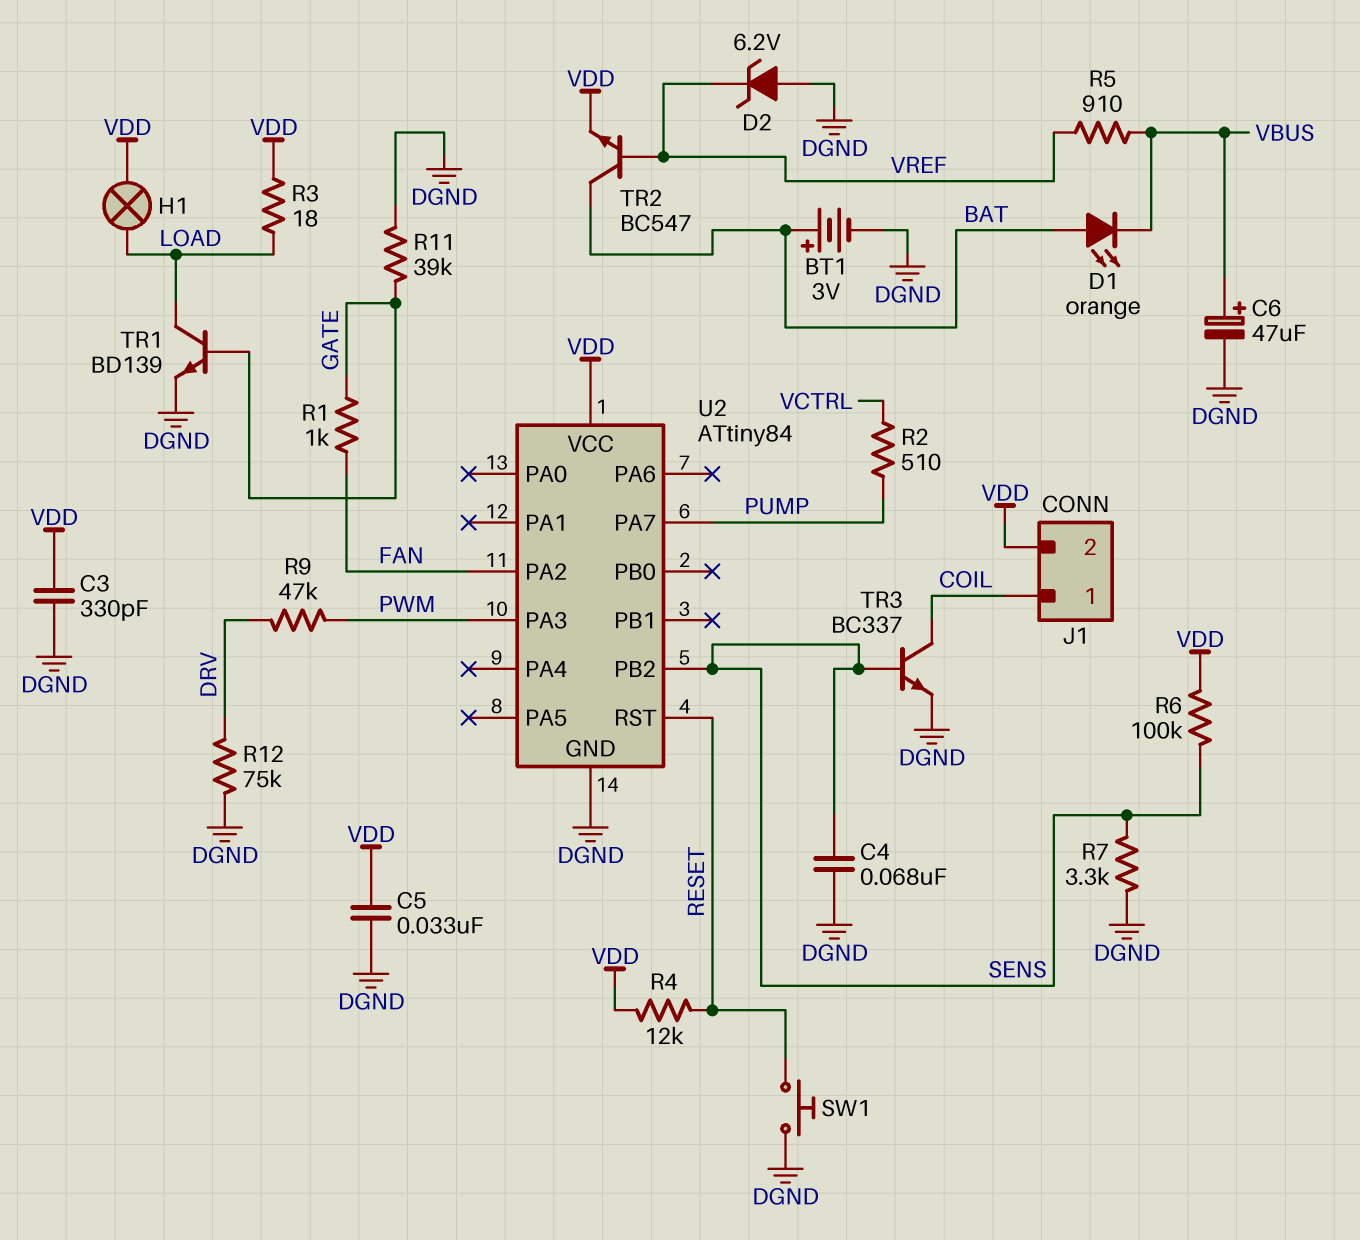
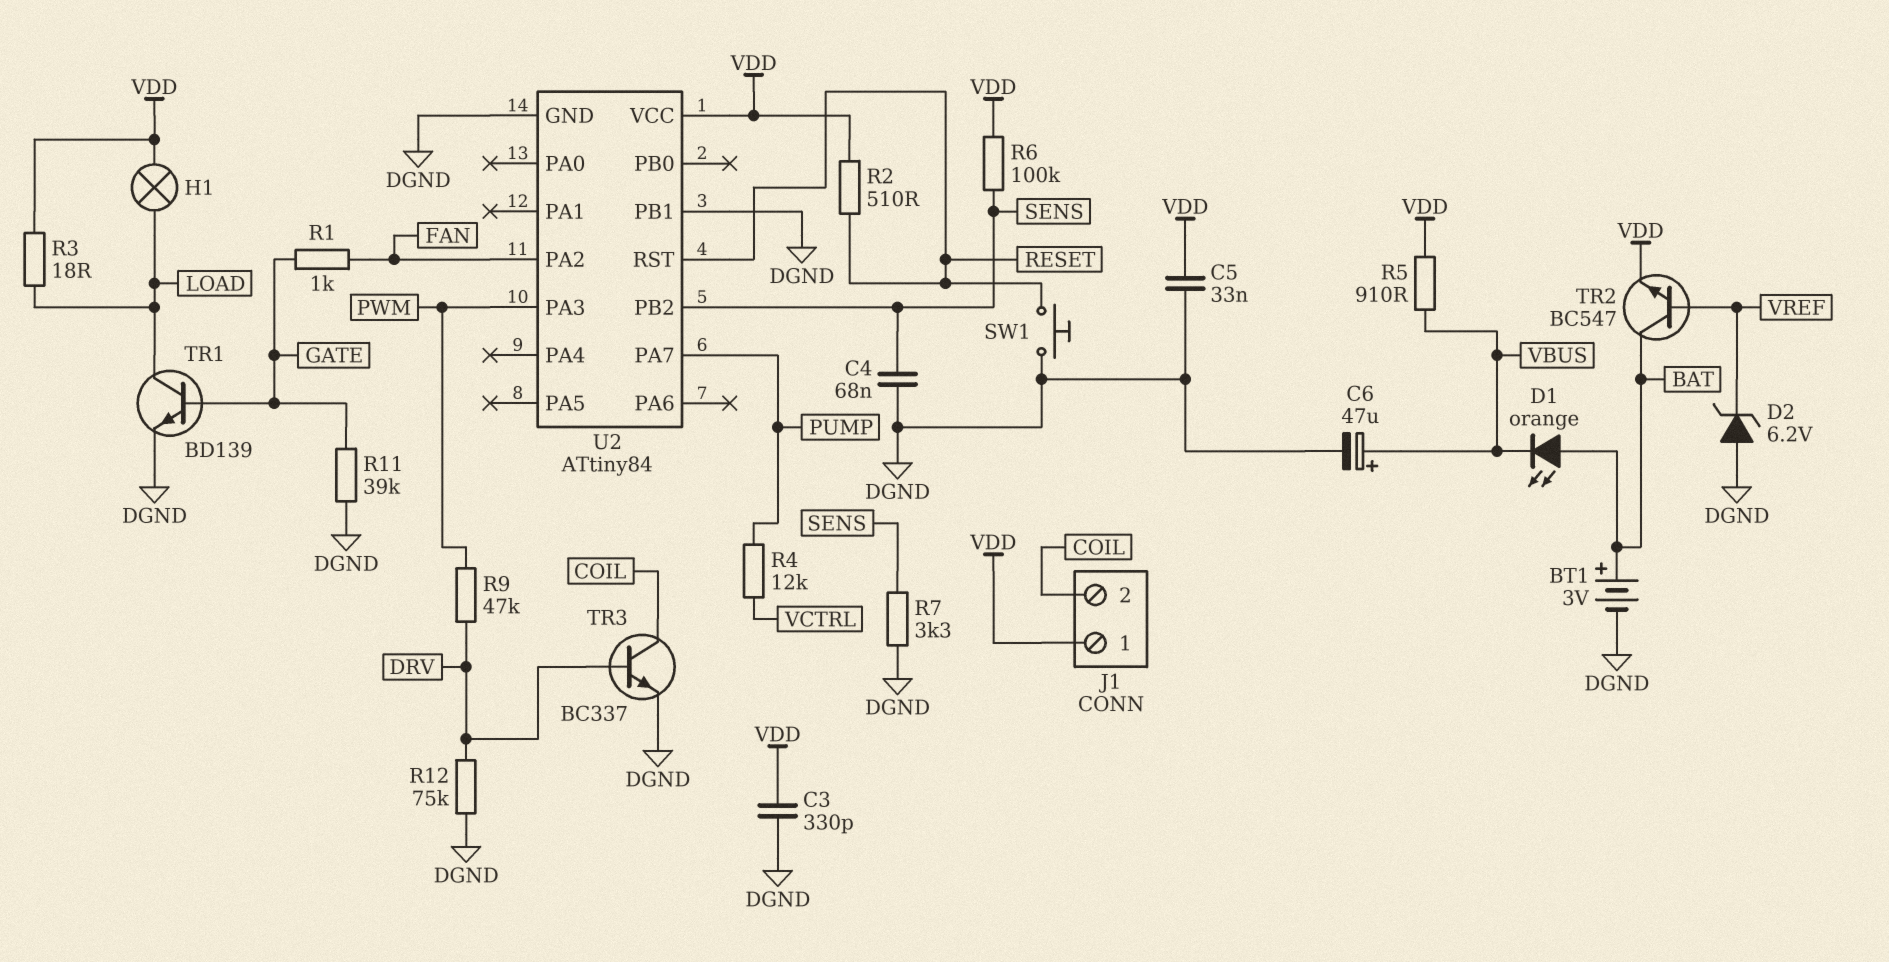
J1 pin 1: COIL -> VDD
J1 pin 2: VDD -> COIL
R2: 510 (PUMP, VCTRL) -> 510 (RESET, VDD)
R4: 12k (RESET, VDD) -> 12k (PUMP, VCTRL)
R5: 910 (VBUS, VREF) -> 910 (VBUS, VDD)
TR3: NPN BC337 (B SENS, C COIL, E DGND) -> NPN BC337 (B DRV, C COIL, E DGND)
U2 pin PB1: none -> DGND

Directions for this task: From the first line to the last, retype the data exactly, but omit every image.

Final answer:
J1 pin 1: COIL -> VDD
J1 pin 2: VDD -> COIL
R2: 510 (PUMP, VCTRL) -> 510 (RESET, VDD)
R4: 12k (RESET, VDD) -> 12k (PUMP, VCTRL)
R5: 910 (VBUS, VREF) -> 910 (VBUS, VDD)
TR3: NPN BC337 (B SENS, C COIL, E DGND) -> NPN BC337 (B DRV, C COIL, E DGND)
U2 pin PB1: none -> DGND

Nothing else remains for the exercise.